Please give again exactly the lines from the top of the material through the line with "gray circle: (98, 64)"; omit each picture.

> [Input for this task]:
_ _ _ _ _ _ _

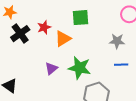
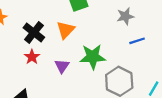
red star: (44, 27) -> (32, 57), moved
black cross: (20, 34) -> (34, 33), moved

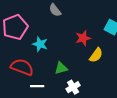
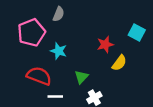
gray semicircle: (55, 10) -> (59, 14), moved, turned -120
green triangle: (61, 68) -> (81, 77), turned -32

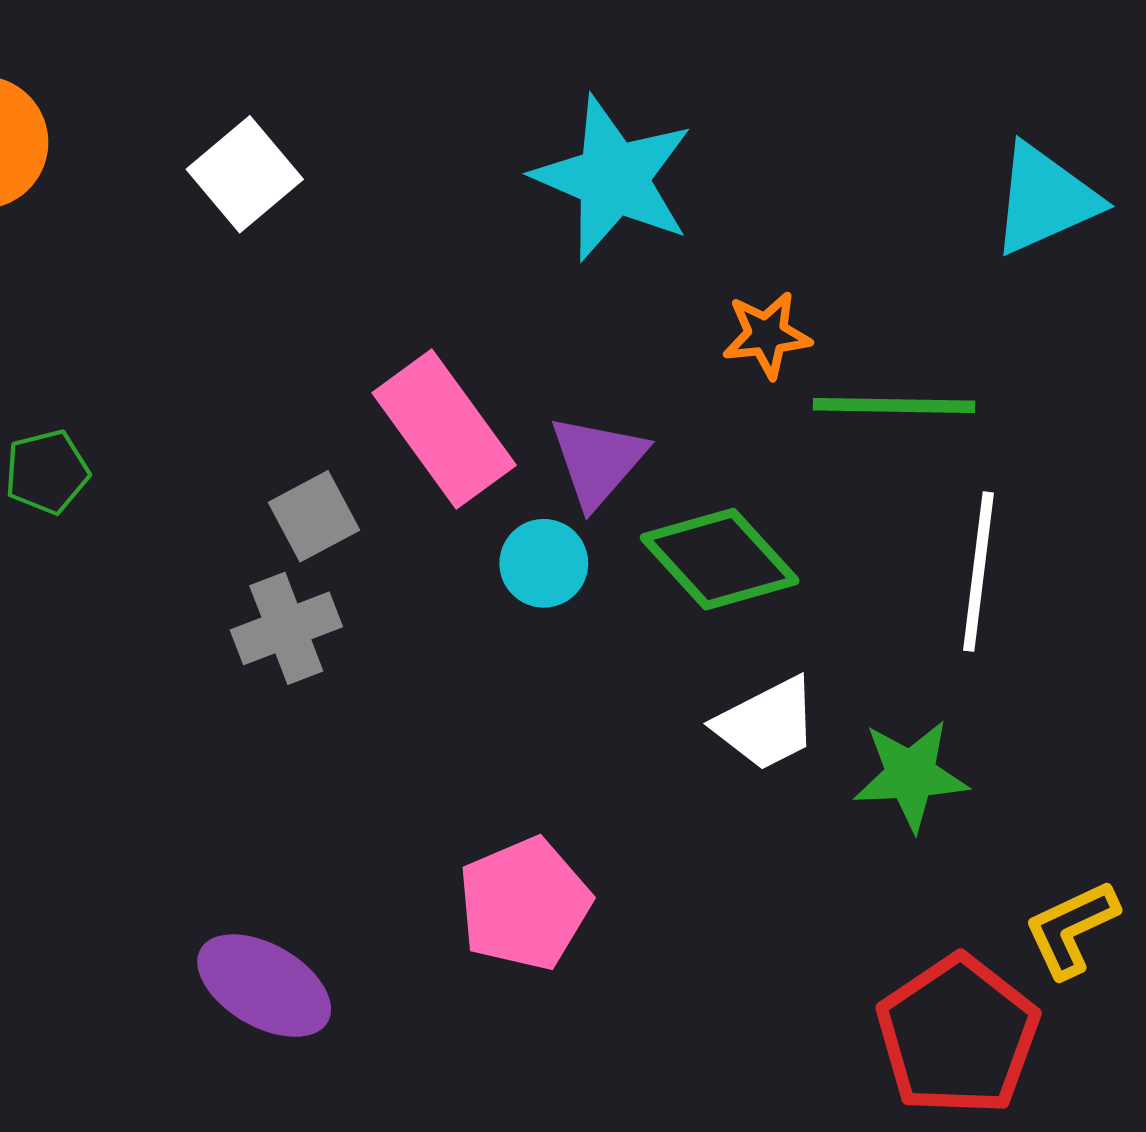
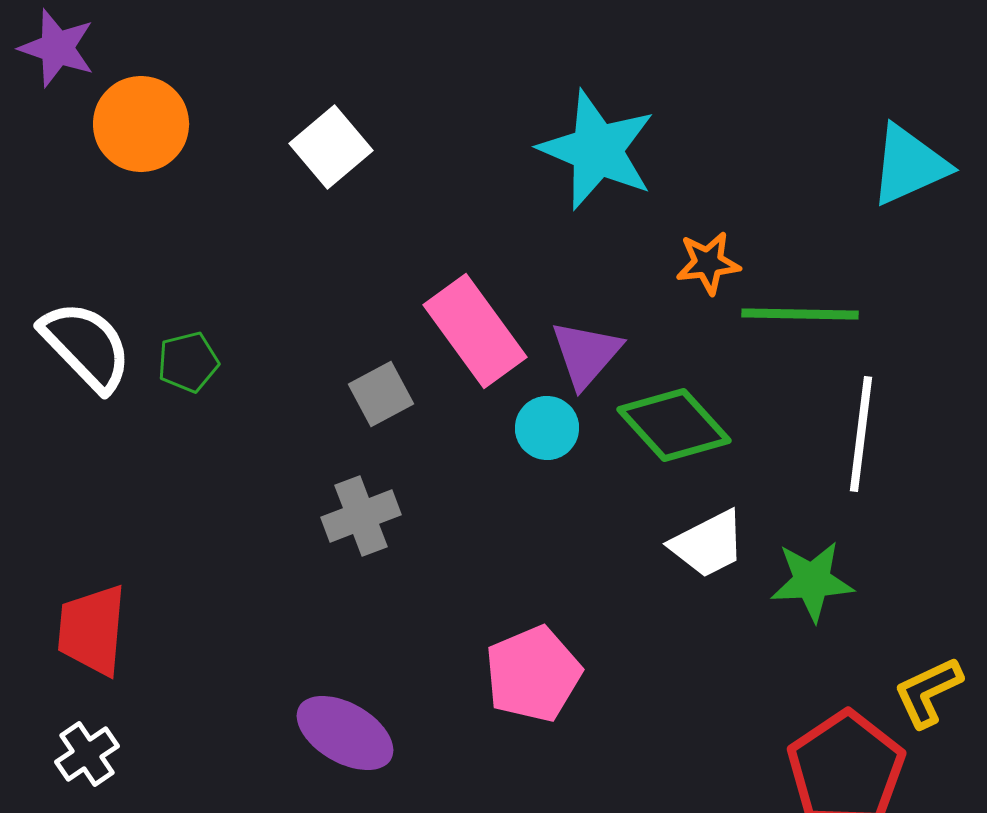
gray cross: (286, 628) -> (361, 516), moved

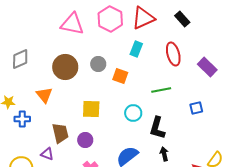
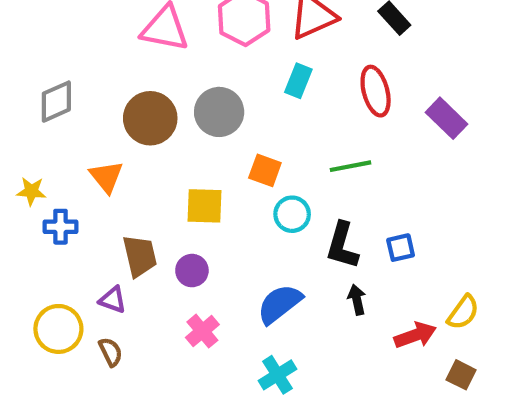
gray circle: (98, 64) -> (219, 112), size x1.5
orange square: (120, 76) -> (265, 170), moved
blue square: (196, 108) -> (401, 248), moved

_ _ _ _ _ _ _

> [Reply to the exercise]:
red star: (44, 27) -> (32, 57), moved
black cross: (20, 34) -> (34, 33), moved

gray semicircle: (55, 10) -> (59, 14), moved, turned -120
green triangle: (61, 68) -> (81, 77), turned -32

gray cross: (286, 628) -> (361, 516), moved

gray circle: (98, 64) -> (219, 112), size x1.5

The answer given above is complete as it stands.